* WHAT YOU HAVE TO DO:
Extract the lines of the material below, beginning with the first and ending with the line that holds "purple semicircle: moved". Skip every picture.

______

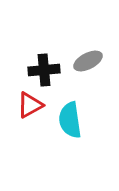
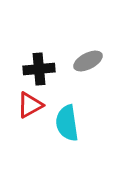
black cross: moved 5 px left, 1 px up
cyan semicircle: moved 3 px left, 3 px down
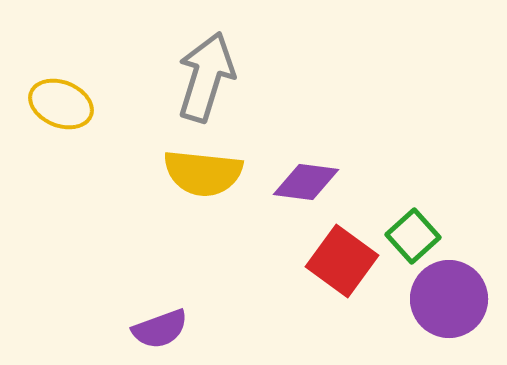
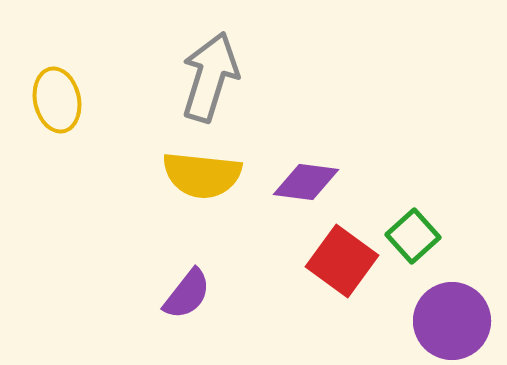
gray arrow: moved 4 px right
yellow ellipse: moved 4 px left, 4 px up; rotated 56 degrees clockwise
yellow semicircle: moved 1 px left, 2 px down
purple circle: moved 3 px right, 22 px down
purple semicircle: moved 27 px right, 35 px up; rotated 32 degrees counterclockwise
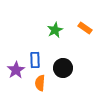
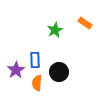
orange rectangle: moved 5 px up
black circle: moved 4 px left, 4 px down
orange semicircle: moved 3 px left
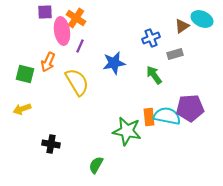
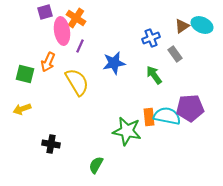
purple square: rotated 14 degrees counterclockwise
cyan ellipse: moved 6 px down
gray rectangle: rotated 70 degrees clockwise
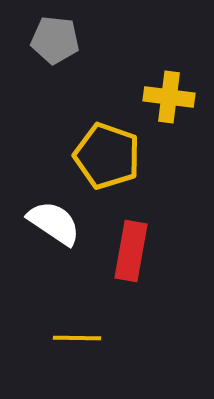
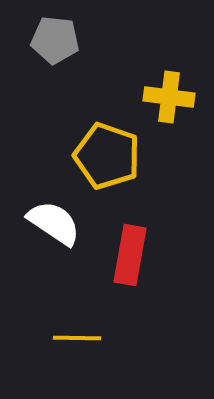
red rectangle: moved 1 px left, 4 px down
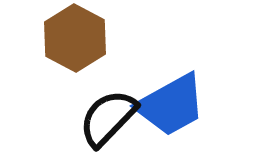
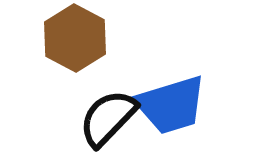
blue trapezoid: rotated 12 degrees clockwise
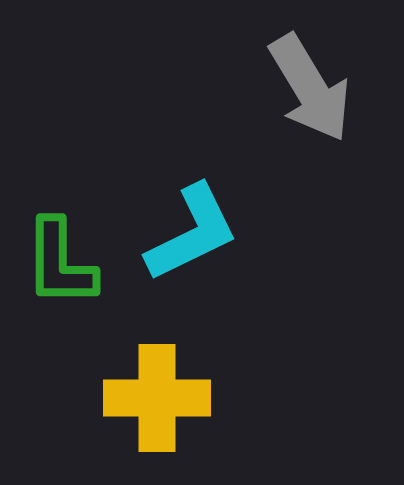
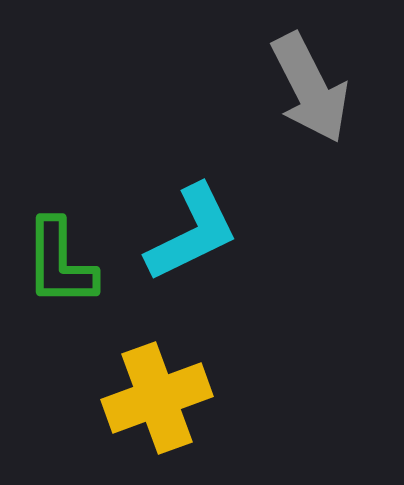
gray arrow: rotated 4 degrees clockwise
yellow cross: rotated 20 degrees counterclockwise
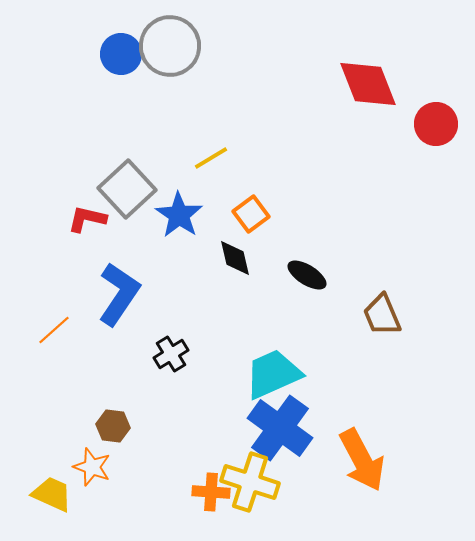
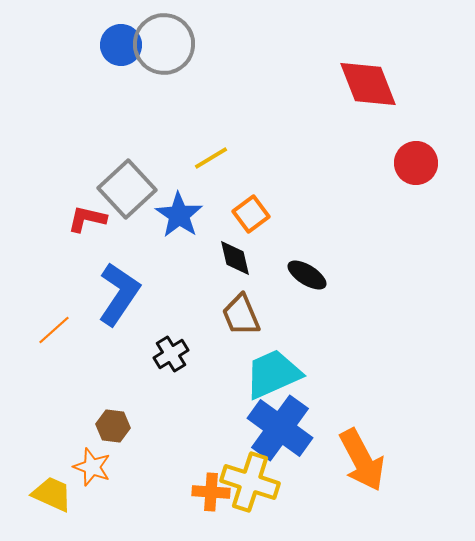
gray circle: moved 6 px left, 2 px up
blue circle: moved 9 px up
red circle: moved 20 px left, 39 px down
brown trapezoid: moved 141 px left
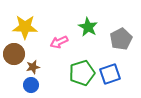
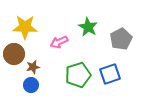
green pentagon: moved 4 px left, 2 px down
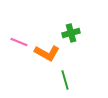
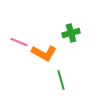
orange L-shape: moved 3 px left
green line: moved 4 px left
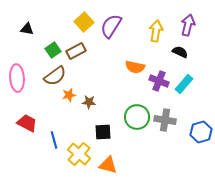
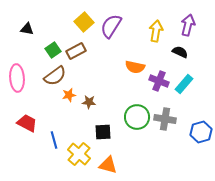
gray cross: moved 1 px up
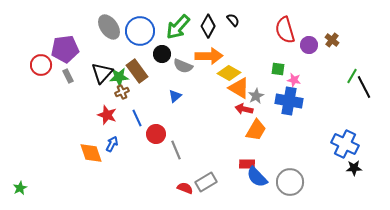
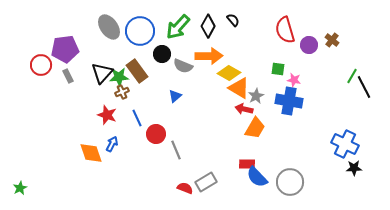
orange trapezoid at (256, 130): moved 1 px left, 2 px up
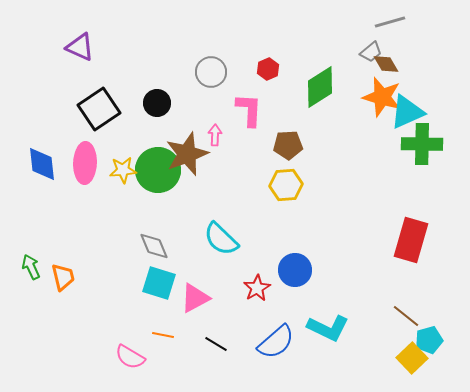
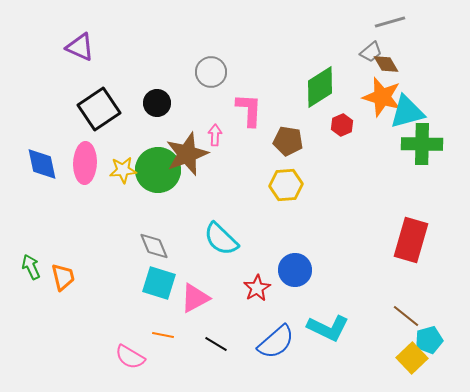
red hexagon: moved 74 px right, 56 px down
cyan triangle: rotated 9 degrees clockwise
brown pentagon: moved 4 px up; rotated 12 degrees clockwise
blue diamond: rotated 6 degrees counterclockwise
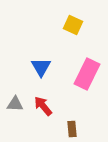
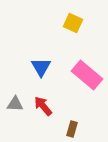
yellow square: moved 2 px up
pink rectangle: moved 1 px down; rotated 76 degrees counterclockwise
brown rectangle: rotated 21 degrees clockwise
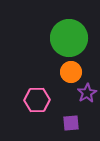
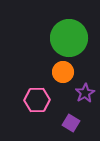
orange circle: moved 8 px left
purple star: moved 2 px left
purple square: rotated 36 degrees clockwise
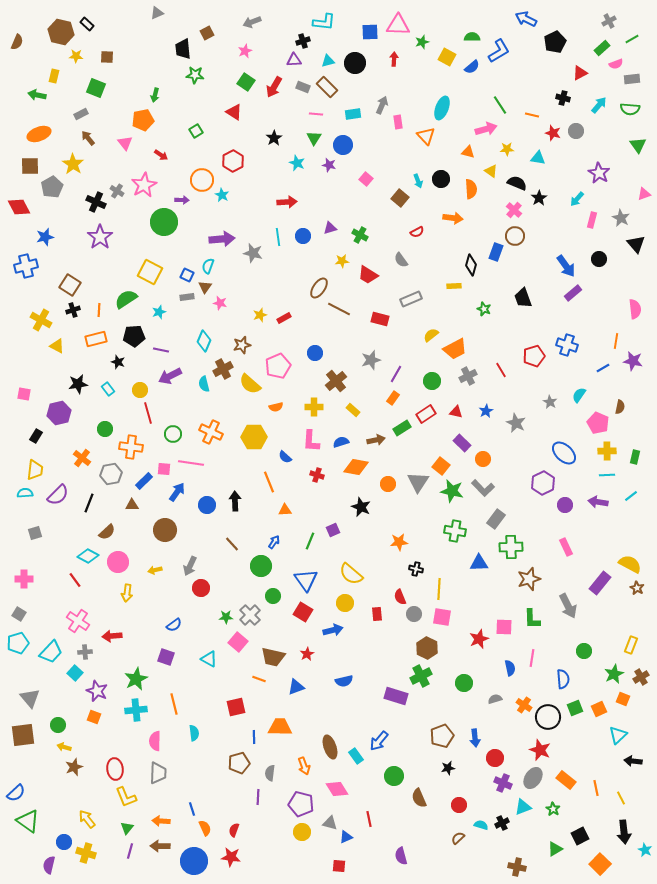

______

* REPLY:
black cross: moved 5 px left, 1 px up
cyan semicircle: moved 3 px left, 3 px down
gray arrow: moved 4 px right
yellow ellipse: moved 4 px left, 4 px up; rotated 56 degrees clockwise
yellow semicircle: moved 1 px left, 2 px down
purple circle: moved 3 px right, 22 px down
purple semicircle: moved 27 px right, 35 px up; rotated 32 degrees counterclockwise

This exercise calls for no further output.